= Data shown =
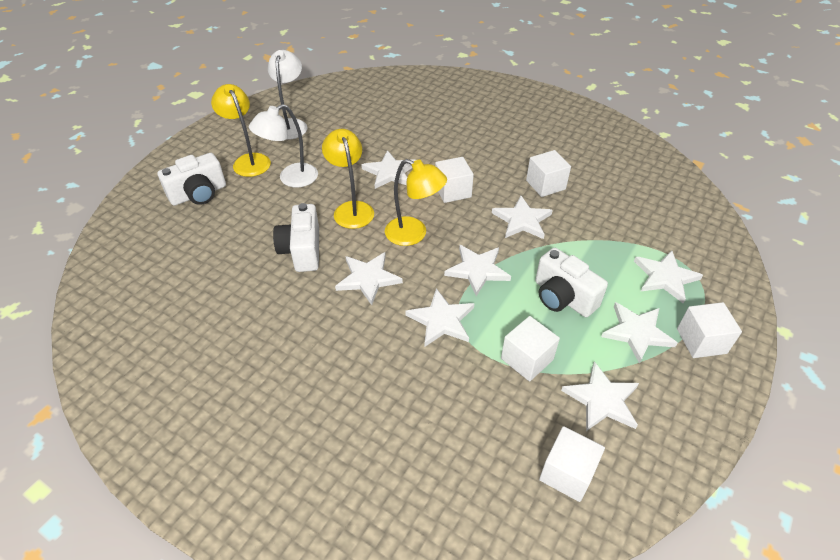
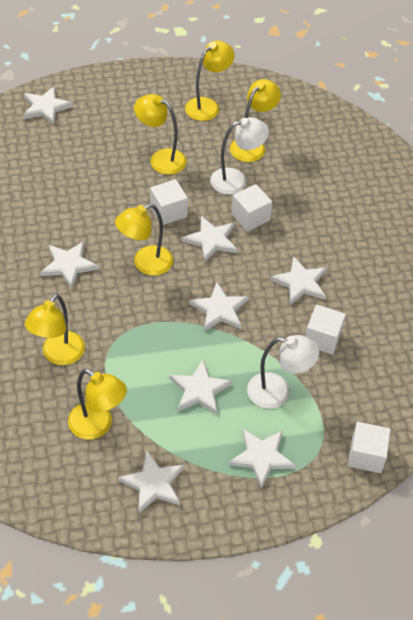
white camera: 3 -> 0
white cube: 5 -> 4
yellow lamp: 3 -> 6

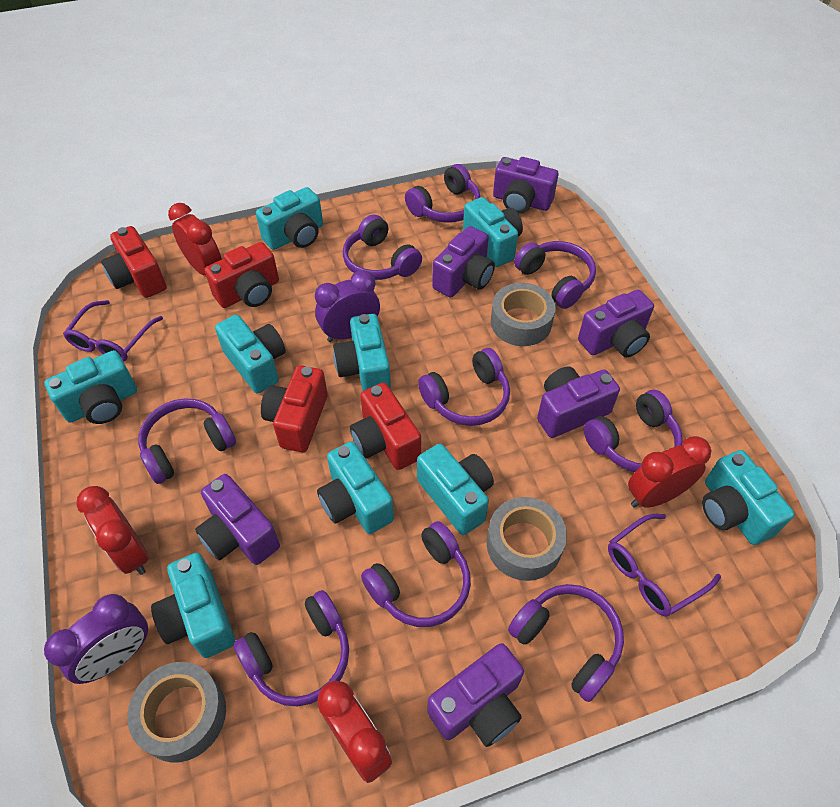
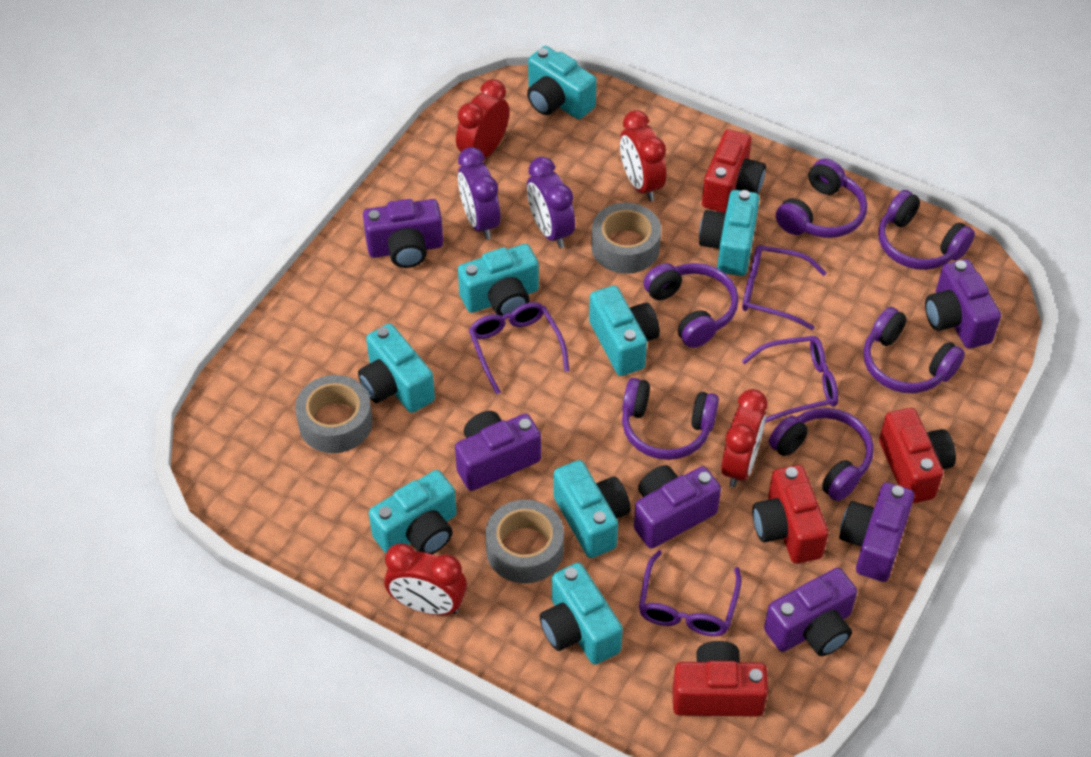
purple glasses: 2 -> 4
purple headphones: 9 -> 6
turquoise camera: 9 -> 8

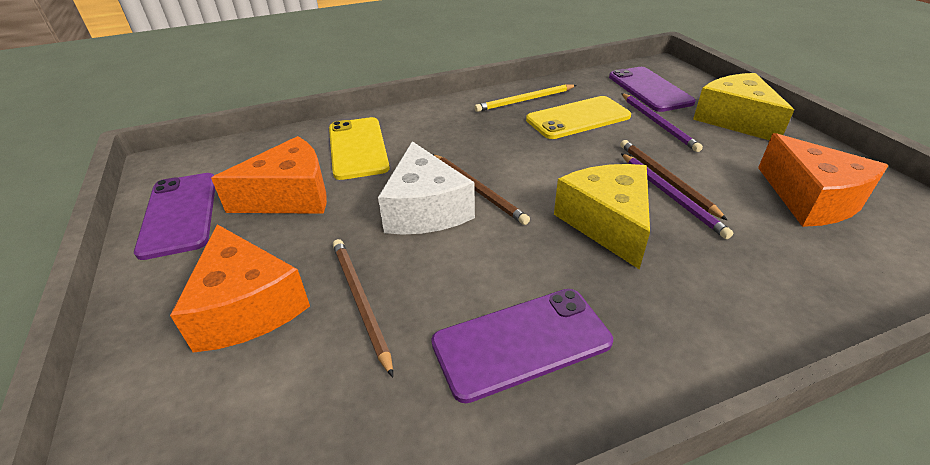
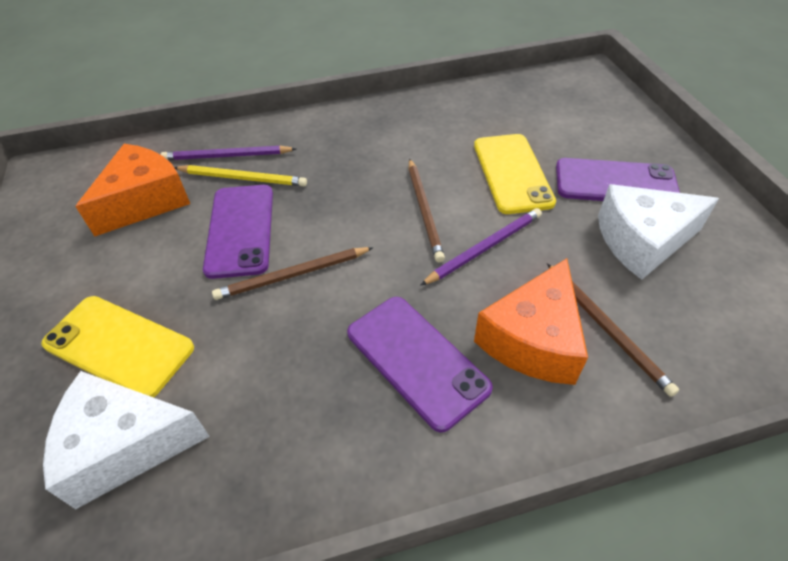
orange cheese: 3 -> 2
white cheese: 1 -> 2
yellow cheese: 2 -> 0

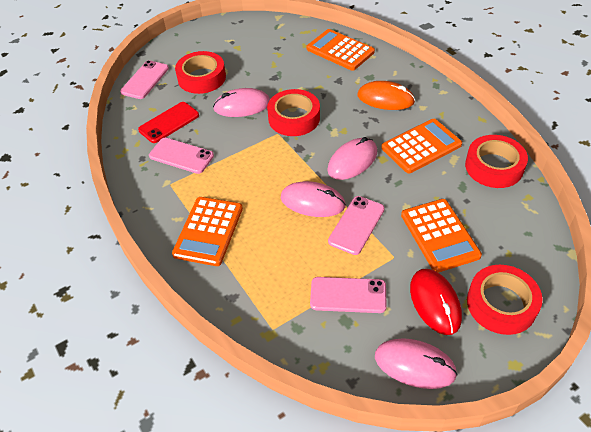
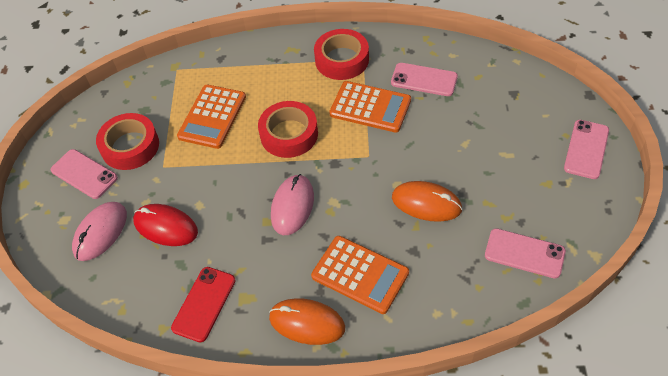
orange calculator: 4 -> 3
orange mouse: 1 -> 2
pink mouse: 4 -> 2
red tape: 4 -> 3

= Activity =
Keep each line of the records exactly as it is while transcribing them, but leave the images behind.

= Reply to the exercise =
white camera: 3 -> 0
white cube: 5 -> 4
yellow lamp: 3 -> 6

purple glasses: 2 -> 4
purple headphones: 9 -> 6
turquoise camera: 9 -> 8

orange cheese: 3 -> 2
white cheese: 1 -> 2
yellow cheese: 2 -> 0

orange calculator: 4 -> 3
orange mouse: 1 -> 2
pink mouse: 4 -> 2
red tape: 4 -> 3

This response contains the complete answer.